ASSIGNMENT:
Could you reproduce the entries exactly, omitting every picture?

═══

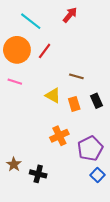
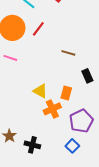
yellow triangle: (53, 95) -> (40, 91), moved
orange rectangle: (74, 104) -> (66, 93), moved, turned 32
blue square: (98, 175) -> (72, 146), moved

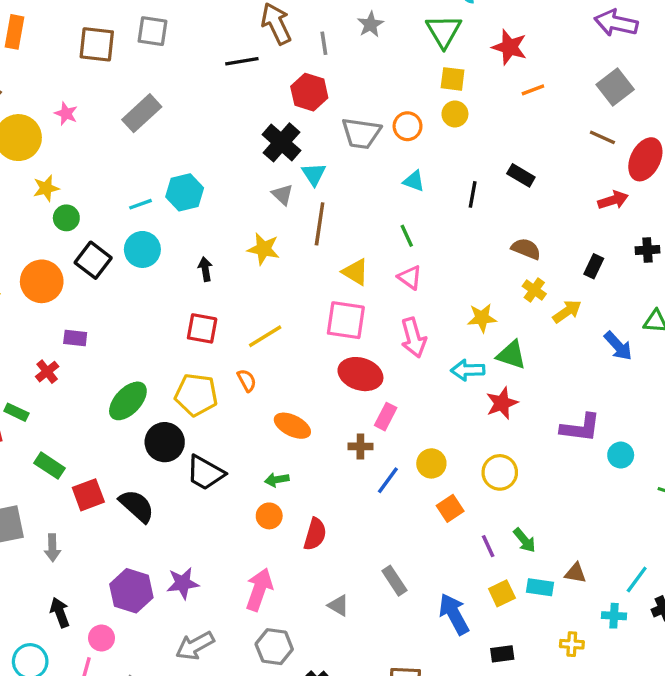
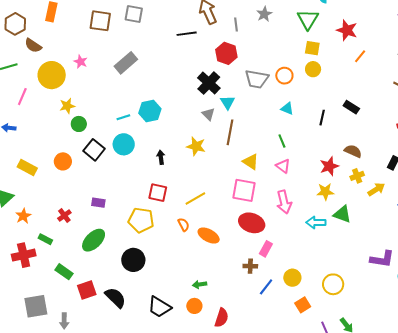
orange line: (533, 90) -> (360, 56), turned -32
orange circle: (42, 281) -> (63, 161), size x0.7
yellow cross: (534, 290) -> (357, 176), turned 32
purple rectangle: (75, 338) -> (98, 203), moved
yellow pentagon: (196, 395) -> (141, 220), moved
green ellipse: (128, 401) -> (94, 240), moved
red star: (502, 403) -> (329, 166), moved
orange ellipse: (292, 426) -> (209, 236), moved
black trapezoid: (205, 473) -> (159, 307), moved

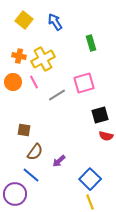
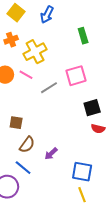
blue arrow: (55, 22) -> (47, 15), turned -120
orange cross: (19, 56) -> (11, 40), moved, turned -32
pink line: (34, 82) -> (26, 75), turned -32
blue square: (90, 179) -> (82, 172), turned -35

═══

EXERCISE OUTPUT:
yellow triangle: (53, 95) -> (40, 91), moved
orange rectangle: (74, 104) -> (66, 93), moved, turned 32
blue square: (98, 175) -> (72, 146), moved

orange line: (533, 90) -> (360, 56), turned -32
orange circle: (42, 281) -> (63, 161), size x0.7
yellow cross: (534, 290) -> (357, 176), turned 32
purple rectangle: (75, 338) -> (98, 203), moved
yellow pentagon: (196, 395) -> (141, 220), moved
green ellipse: (128, 401) -> (94, 240), moved
red star: (502, 403) -> (329, 166), moved
orange ellipse: (292, 426) -> (209, 236), moved
black trapezoid: (205, 473) -> (159, 307), moved

blue arrow: (55, 22) -> (47, 15), turned -120
orange cross: (19, 56) -> (11, 40), moved, turned -32
pink line: (34, 82) -> (26, 75), turned -32
blue square: (90, 179) -> (82, 172), turned -35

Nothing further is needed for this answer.